### What is needed
Verbatim copy, images omitted: return the full listing.
- Opening Delimiter -
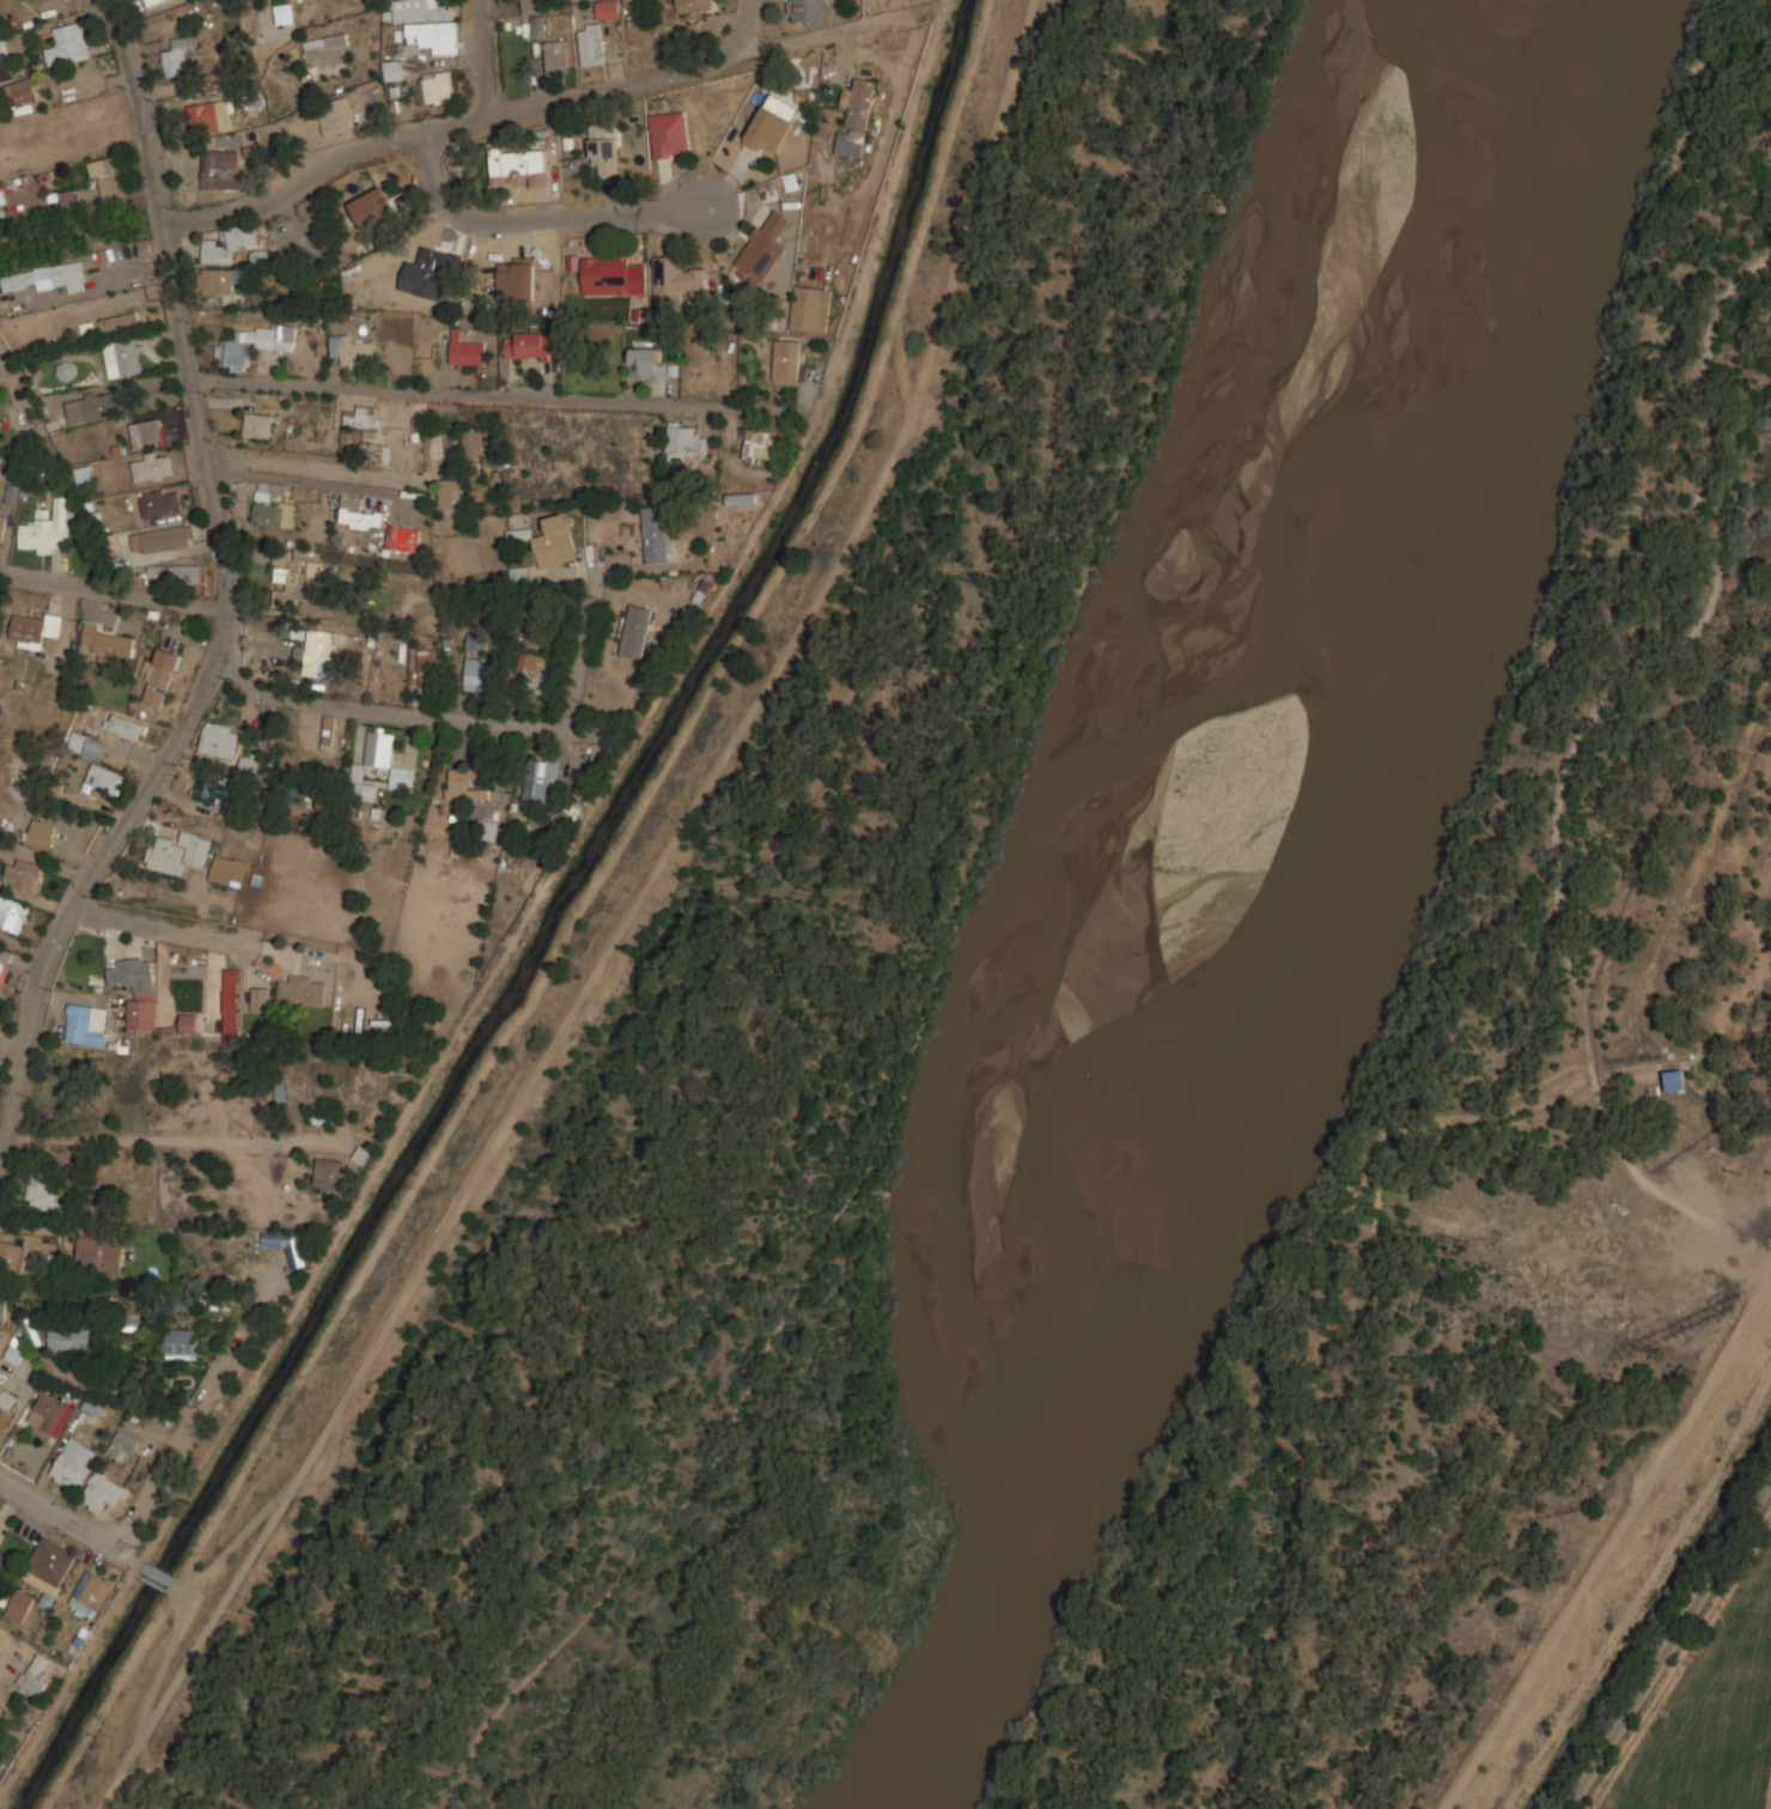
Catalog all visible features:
building: (152, 2)
building: (534, 5)
building: (693, 5)
building: (608, 8)
building: (807, 11)
building: (284, 13)
building: (427, 23)
building: (538, 28)
building: (592, 42)
building: (67, 43)
building: (327, 49)
building: (556, 55)
building: (176, 57)
road: (484, 58)
building: (5, 61)
building: (395, 68)
building: (435, 87)
building: (23, 95)
building: (91, 106)
building: (336, 115)
building: (211, 116)
building: (827, 116)
building: (856, 116)
road: (470, 121)
building: (771, 122)
building: (670, 133)
building: (604, 146)
building: (518, 163)
building: (212, 167)
building: (109, 171)
building: (70, 198)
building: (3, 201)
building: (373, 205)
road: (539, 219)
building: (231, 242)
building: (763, 244)
building: (261, 257)
building: (69, 274)
building: (428, 274)
building: (606, 274)
building: (517, 278)
building: (19, 279)
building: (221, 279)
building: (674, 280)
building: (811, 307)
building: (120, 320)
building: (254, 342)
building: (531, 344)
building: (351, 348)
building: (467, 348)
building: (124, 356)
building: (786, 360)
building: (651, 364)
building: (67, 369)
road: (4, 375)
road: (503, 396)
building: (91, 405)
building: (361, 415)
building: (258, 424)
building: (149, 430)
building: (137, 434)
building: (685, 440)
building: (761, 443)
building: (375, 452)
building: (474, 454)
building: (152, 467)
road: (307, 469)
building: (270, 490)
building: (11, 494)
building: (451, 496)
building: (743, 497)
building: (160, 501)
building: (274, 512)
building: (358, 513)
building: (2, 523)
building: (49, 526)
building: (656, 532)
building: (163, 537)
building: (404, 537)
building: (555, 540)
road: (328, 551)
building: (186, 573)
building: (520, 573)
building: (300, 576)
road: (114, 589)
road: (228, 598)
building: (33, 627)
building: (636, 630)
building: (476, 640)
building: (107, 641)
road: (582, 643)
building: (322, 652)
building: (430, 666)
building: (537, 670)
building: (479, 673)
building: (160, 674)
road: (379, 711)
building: (126, 726)
building: (329, 729)
building: (222, 739)
building: (87, 743)
building: (387, 755)
building: (250, 761)
road: (1567, 762)
building: (540, 777)
building: (104, 779)
building: (468, 782)
building: (362, 784)
building: (212, 789)
building: (488, 828)
building: (41, 832)
building: (179, 852)
building: (231, 869)
building: (23, 872)
building: (13, 912)
river: (1181, 915)
road: (900, 951)
building: (2, 966)
building: (137, 988)
building: (302, 989)
building: (260, 999)
building: (231, 1002)
building: (188, 1021)
building: (381, 1023)
building: (83, 1024)
building: (1675, 1079)
building: (281, 1090)
road: (171, 1139)
building: (362, 1154)
building: (329, 1172)
building: (43, 1189)
building: (11, 1254)
building: (103, 1255)
building: (296, 1255)
building: (2, 1311)
building: (130, 1320)
building: (31, 1328)
building: (68, 1338)
building: (181, 1343)
building: (15, 1352)
road: (1321, 1366)
road: (124, 1395)
building: (6, 1406)
building: (50, 1411)
road: (185, 1437)
road: (1665, 1444)
building: (122, 1445)
building: (73, 1462)
building: (104, 1491)
road: (61, 1515)
road: (1216, 1520)
building: (49, 1564)
building: (88, 1595)
building: (19, 1604)
road: (1670, 1643)
building: (35, 1674)
crop: (1710, 1709)
road: (1501, 1713)

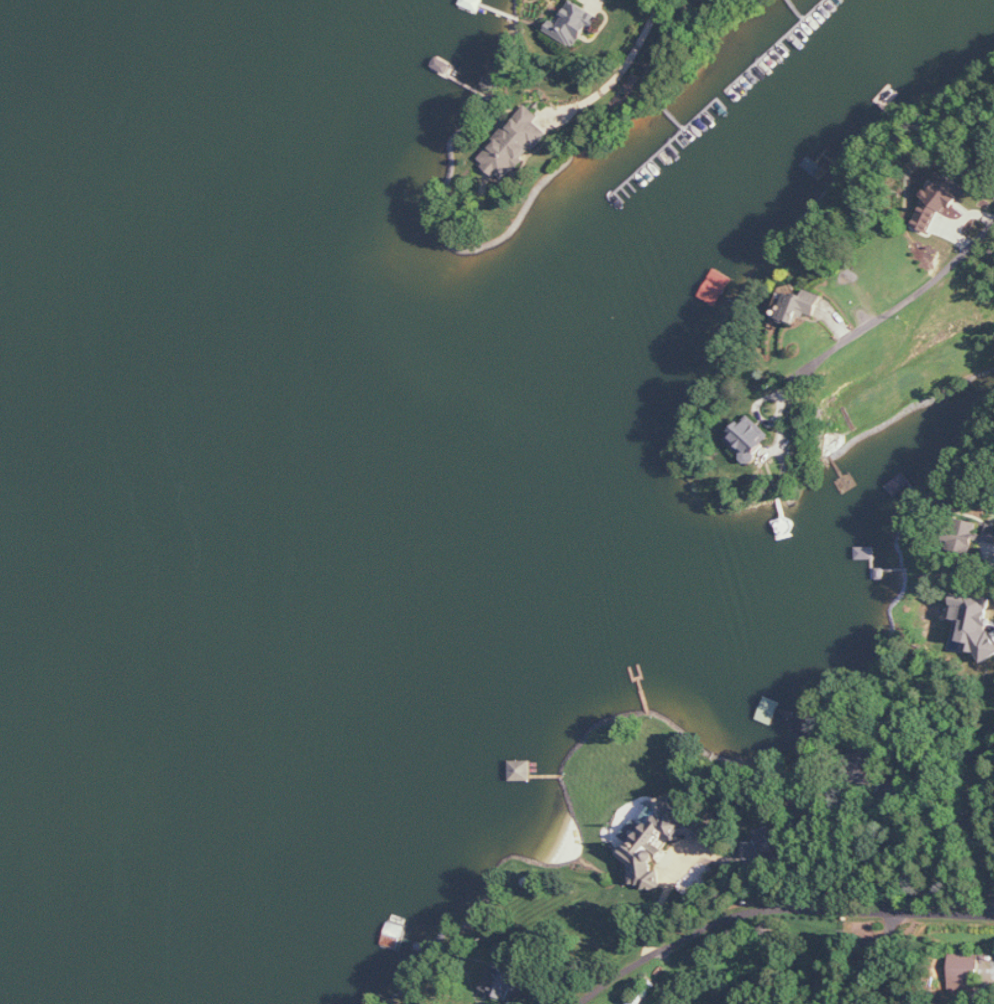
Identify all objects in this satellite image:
building: (575, 23)
road: (622, 68)
building: (514, 143)
building: (939, 200)
building: (716, 287)
road: (897, 300)
building: (800, 305)
building: (750, 438)
building: (975, 626)
building: (521, 771)
building: (663, 835)
road: (690, 843)
road: (929, 856)
road: (770, 912)
road: (873, 958)
building: (966, 972)
building: (501, 982)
- Closing Delimiter -
### Reply to the exercise
Catalog all visible features:
building: (152, 2)
building: (534, 5)
building: (693, 5)
building: (608, 8)
building: (807, 11)
building: (284, 13)
building: (427, 23)
building: (538, 28)
building: (592, 42)
building: (67, 43)
building: (327, 49)
building: (556, 55)
building: (176, 57)
road: (484, 58)
building: (5, 61)
building: (395, 68)
building: (435, 87)
building: (23, 95)
building: (91, 106)
building: (336, 115)
building: (211, 116)
building: (827, 116)
building: (856, 116)
road: (470, 121)
building: (771, 122)
building: (670, 133)
building: (604, 146)
building: (518, 163)
building: (212, 167)
building: (109, 171)
building: (70, 198)
building: (3, 201)
building: (373, 205)
road: (539, 219)
building: (231, 242)
building: (763, 244)
building: (261, 257)
building: (69, 274)
building: (428, 274)
building: (606, 274)
building: (517, 278)
building: (19, 279)
building: (221, 279)
building: (674, 280)
building: (811, 307)
building: (120, 320)
building: (254, 342)
building: (531, 344)
building: (351, 348)
building: (467, 348)
building: (124, 356)
building: (786, 360)
building: (651, 364)
building: (67, 369)
road: (4, 375)
road: (503, 396)
building: (91, 405)
building: (361, 415)
building: (258, 424)
building: (149, 430)
building: (137, 434)
building: (685, 440)
building: (761, 443)
building: (375, 452)
building: (474, 454)
building: (152, 467)
road: (307, 469)
building: (270, 490)
building: (11, 494)
building: (451, 496)
building: (743, 497)
building: (160, 501)
building: (274, 512)
building: (358, 513)
building: (2, 523)
building: (49, 526)
building: (656, 532)
building: (163, 537)
building: (404, 537)
building: (555, 540)
road: (328, 551)
building: (186, 573)
building: (520, 573)
building: (300, 576)
road: (114, 589)
road: (228, 598)
building: (33, 627)
building: (636, 630)
building: (476, 640)
building: (107, 641)
road: (582, 643)
building: (322, 652)
building: (430, 666)
building: (537, 670)
building: (479, 673)
building: (160, 674)
road: (379, 711)
building: (126, 726)
building: (329, 729)
building: (222, 739)
building: (87, 743)
building: (387, 755)
building: (250, 761)
road: (1567, 762)
building: (540, 777)
building: (104, 779)
building: (468, 782)
building: (362, 784)
building: (212, 789)
building: (488, 828)
building: (41, 832)
building: (179, 852)
building: (231, 869)
building: (23, 872)
building: (13, 912)
river: (1181, 915)
road: (900, 951)
building: (2, 966)
building: (137, 988)
building: (302, 989)
building: (260, 999)
building: (231, 1002)
building: (188, 1021)
building: (381, 1023)
building: (83, 1024)
building: (1675, 1079)
building: (281, 1090)
road: (171, 1139)
building: (362, 1154)
building: (329, 1172)
building: (43, 1189)
building: (11, 1254)
building: (103, 1255)
building: (296, 1255)
building: (2, 1311)
building: (130, 1320)
building: (31, 1328)
building: (68, 1338)
building: (181, 1343)
building: (15, 1352)
road: (1321, 1366)
road: (124, 1395)
building: (6, 1406)
building: (50, 1411)
road: (185, 1437)
road: (1665, 1444)
building: (122, 1445)
building: (73, 1462)
building: (104, 1491)
road: (61, 1515)
road: (1216, 1520)
building: (49, 1564)
building: (88, 1595)
building: (19, 1604)
road: (1670, 1643)
building: (35, 1674)
crop: (1710, 1709)
road: (1501, 1713)

Identify all objects in this satellite image:
building: (575, 23)
road: (622, 68)
building: (514, 143)
building: (939, 200)
building: (716, 287)
road: (897, 300)
building: (800, 305)
building: (750, 438)
building: (975, 626)
building: (521, 771)
building: (663, 835)
road: (690, 843)
road: (929, 856)
road: (770, 912)
road: (873, 958)
building: (966, 972)
building: (501, 982)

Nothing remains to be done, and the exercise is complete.